▸ Instructions to follow
Take every line containing "brown" out of the records.

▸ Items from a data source
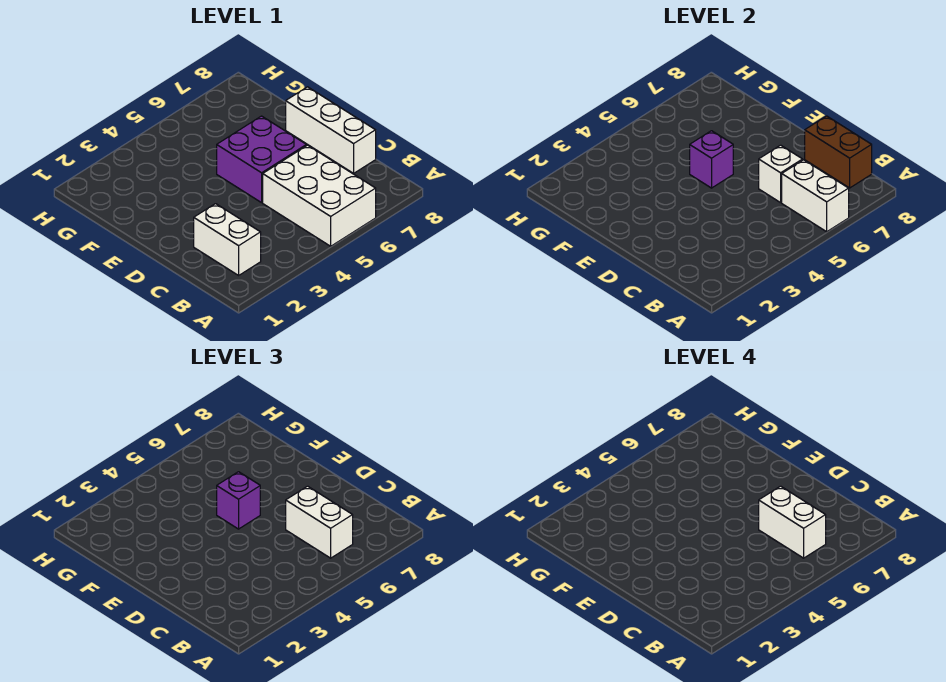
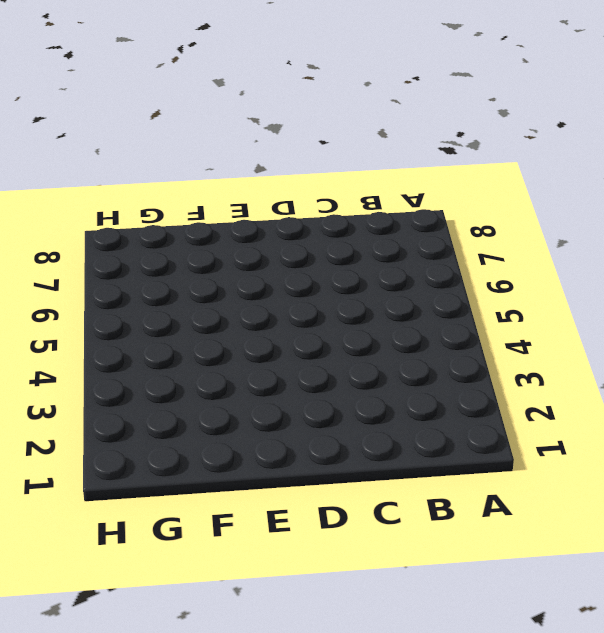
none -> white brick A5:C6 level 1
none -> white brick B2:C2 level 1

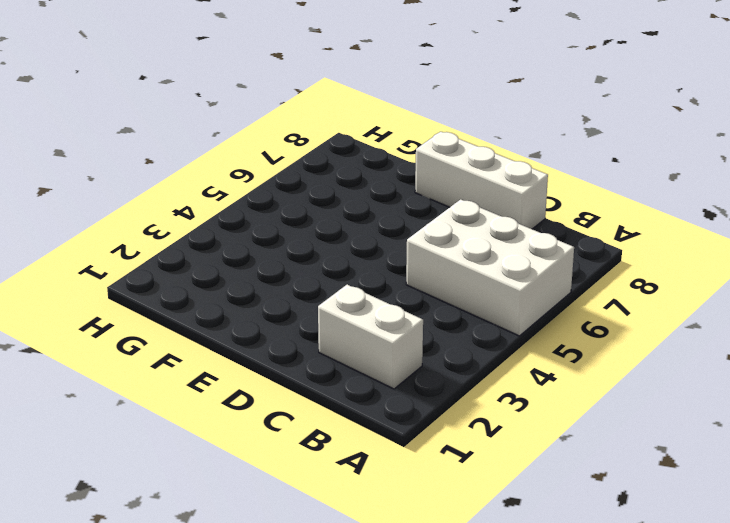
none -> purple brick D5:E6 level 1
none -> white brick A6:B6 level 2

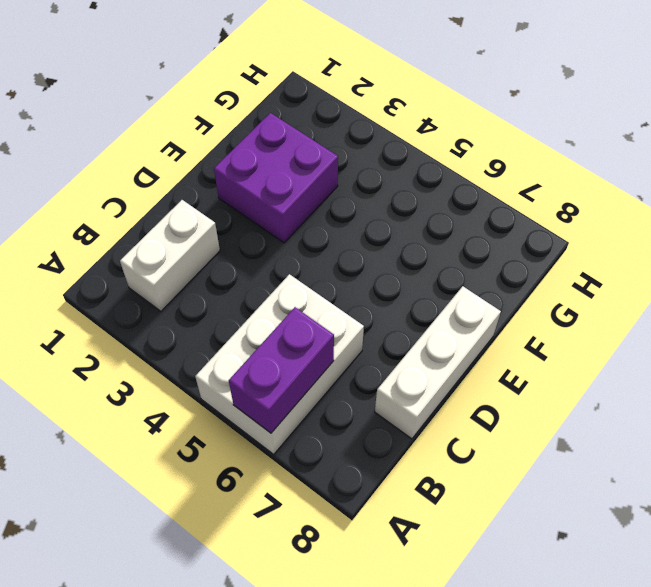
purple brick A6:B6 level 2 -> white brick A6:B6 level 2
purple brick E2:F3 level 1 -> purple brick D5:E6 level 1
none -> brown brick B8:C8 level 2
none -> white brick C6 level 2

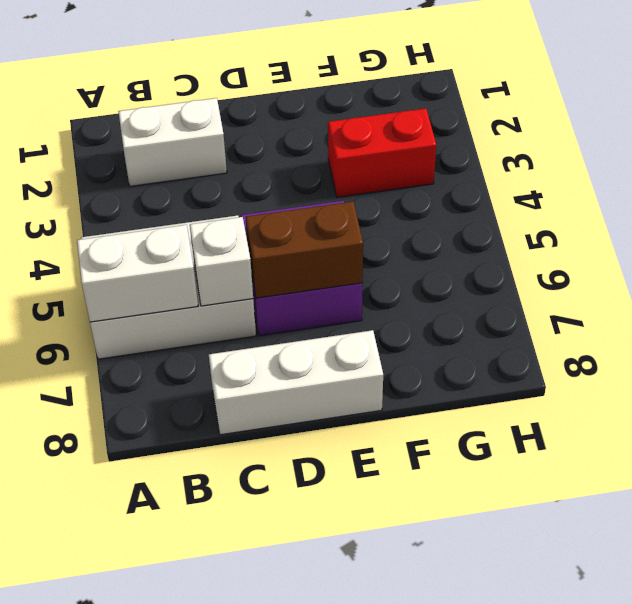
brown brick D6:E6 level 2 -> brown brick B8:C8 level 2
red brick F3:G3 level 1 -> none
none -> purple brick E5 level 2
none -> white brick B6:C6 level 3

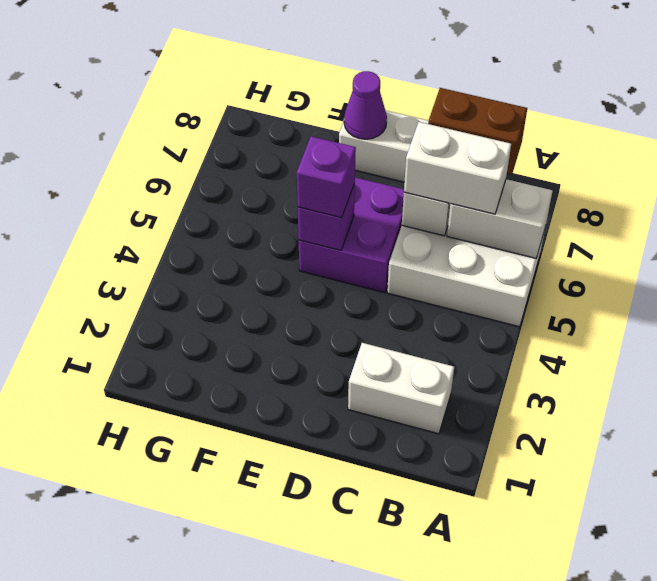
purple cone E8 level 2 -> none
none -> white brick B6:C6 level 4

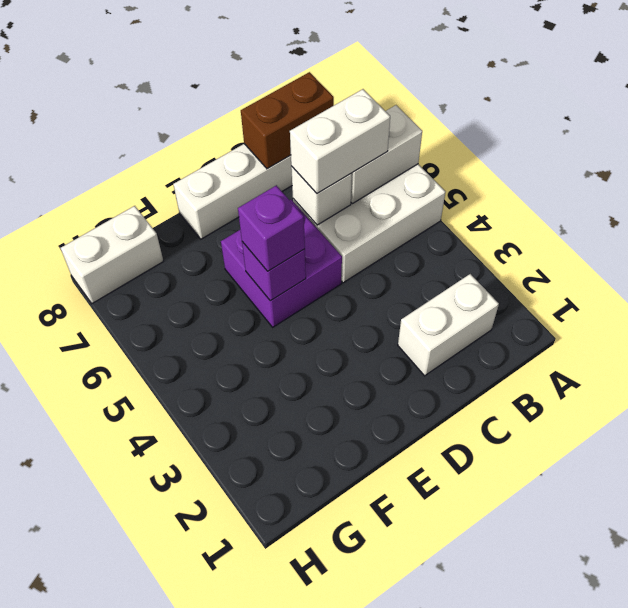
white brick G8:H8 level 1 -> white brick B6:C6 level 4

▸ Exercise result
none -> brown brick B8:C8 level 2
brown brick D6:E6 level 2 -> brown brick B8:C8 level 2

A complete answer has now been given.